WORK REQUIRED | Count the lines of the material below that contain the string "ottava", treating uppercase and lowercase as different. Give only the number.
··· DATA FOR THIS EXERCISE
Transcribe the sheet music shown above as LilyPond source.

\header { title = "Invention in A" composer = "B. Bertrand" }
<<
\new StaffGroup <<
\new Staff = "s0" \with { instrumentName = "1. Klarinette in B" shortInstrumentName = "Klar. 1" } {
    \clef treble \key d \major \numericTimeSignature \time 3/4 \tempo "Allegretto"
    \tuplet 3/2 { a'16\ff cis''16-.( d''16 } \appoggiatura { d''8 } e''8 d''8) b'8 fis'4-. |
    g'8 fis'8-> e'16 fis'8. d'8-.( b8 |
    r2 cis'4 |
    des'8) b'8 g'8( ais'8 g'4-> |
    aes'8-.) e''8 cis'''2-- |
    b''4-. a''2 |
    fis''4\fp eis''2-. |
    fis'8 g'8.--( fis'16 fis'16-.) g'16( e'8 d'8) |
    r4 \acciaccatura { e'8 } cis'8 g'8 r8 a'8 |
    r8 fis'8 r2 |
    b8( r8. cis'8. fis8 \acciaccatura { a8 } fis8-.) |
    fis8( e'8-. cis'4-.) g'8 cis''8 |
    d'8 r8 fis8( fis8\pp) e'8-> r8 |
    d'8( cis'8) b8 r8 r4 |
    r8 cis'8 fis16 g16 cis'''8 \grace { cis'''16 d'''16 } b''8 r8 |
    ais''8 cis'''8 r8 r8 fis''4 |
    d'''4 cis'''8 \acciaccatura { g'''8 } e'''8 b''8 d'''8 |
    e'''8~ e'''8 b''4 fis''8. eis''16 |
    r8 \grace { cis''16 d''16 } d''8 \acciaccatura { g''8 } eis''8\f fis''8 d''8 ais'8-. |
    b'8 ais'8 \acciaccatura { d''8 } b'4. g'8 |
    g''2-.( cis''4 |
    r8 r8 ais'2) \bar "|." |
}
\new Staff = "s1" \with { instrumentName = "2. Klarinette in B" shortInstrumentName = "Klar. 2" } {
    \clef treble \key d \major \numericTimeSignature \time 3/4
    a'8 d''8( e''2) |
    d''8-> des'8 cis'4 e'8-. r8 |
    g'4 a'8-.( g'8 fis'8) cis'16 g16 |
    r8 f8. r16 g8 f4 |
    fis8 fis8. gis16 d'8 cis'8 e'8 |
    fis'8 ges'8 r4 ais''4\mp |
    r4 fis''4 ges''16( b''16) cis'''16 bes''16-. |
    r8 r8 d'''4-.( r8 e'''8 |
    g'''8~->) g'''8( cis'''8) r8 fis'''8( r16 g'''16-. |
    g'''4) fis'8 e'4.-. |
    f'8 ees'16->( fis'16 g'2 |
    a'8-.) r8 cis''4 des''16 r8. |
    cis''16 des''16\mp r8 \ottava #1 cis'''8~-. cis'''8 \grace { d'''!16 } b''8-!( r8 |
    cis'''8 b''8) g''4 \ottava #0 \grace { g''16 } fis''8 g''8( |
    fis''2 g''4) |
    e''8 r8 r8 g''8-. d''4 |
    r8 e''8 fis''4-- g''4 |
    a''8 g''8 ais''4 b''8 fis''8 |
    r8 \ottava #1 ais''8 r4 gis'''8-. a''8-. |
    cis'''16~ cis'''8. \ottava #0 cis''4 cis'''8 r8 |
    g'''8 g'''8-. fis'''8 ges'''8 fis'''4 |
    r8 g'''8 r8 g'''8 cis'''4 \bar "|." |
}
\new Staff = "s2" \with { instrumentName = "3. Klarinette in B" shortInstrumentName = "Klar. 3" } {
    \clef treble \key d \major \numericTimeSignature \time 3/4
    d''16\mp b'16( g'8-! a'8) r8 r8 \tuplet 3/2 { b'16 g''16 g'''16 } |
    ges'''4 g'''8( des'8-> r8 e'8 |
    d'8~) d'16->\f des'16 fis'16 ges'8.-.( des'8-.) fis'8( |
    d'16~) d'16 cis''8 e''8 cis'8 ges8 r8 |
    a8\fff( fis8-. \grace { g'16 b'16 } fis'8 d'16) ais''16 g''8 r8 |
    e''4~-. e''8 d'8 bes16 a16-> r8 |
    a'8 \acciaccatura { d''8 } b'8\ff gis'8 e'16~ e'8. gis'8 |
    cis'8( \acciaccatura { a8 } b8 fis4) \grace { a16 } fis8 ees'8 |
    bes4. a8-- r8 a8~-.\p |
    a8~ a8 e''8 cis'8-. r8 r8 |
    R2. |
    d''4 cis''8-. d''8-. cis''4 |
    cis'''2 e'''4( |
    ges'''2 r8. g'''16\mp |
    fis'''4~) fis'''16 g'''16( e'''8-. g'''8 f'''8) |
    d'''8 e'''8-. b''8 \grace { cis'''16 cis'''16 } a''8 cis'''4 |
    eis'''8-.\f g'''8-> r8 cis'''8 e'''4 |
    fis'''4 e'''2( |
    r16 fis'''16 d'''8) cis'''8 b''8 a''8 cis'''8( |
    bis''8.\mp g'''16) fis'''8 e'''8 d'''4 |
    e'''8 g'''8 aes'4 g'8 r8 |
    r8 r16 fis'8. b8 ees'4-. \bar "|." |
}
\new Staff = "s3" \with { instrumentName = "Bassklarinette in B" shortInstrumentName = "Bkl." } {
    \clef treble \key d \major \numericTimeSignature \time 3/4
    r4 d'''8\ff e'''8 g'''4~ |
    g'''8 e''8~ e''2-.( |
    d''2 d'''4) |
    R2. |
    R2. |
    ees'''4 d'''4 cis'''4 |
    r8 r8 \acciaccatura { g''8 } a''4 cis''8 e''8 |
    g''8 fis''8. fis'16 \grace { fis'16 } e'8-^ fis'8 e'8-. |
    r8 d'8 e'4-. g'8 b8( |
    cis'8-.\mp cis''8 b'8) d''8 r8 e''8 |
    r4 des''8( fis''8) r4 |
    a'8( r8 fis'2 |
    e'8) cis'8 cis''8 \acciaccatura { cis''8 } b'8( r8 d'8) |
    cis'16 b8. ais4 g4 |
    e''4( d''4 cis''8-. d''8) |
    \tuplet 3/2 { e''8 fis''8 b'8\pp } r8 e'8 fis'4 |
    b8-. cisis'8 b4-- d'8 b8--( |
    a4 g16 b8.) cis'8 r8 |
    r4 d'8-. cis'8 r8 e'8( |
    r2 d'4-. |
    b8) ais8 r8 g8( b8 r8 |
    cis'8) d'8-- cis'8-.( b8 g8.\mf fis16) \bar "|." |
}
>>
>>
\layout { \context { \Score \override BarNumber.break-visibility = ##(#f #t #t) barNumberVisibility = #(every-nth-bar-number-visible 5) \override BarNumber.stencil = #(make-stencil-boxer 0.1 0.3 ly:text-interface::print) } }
······
EXERCISE OUTPUT | 4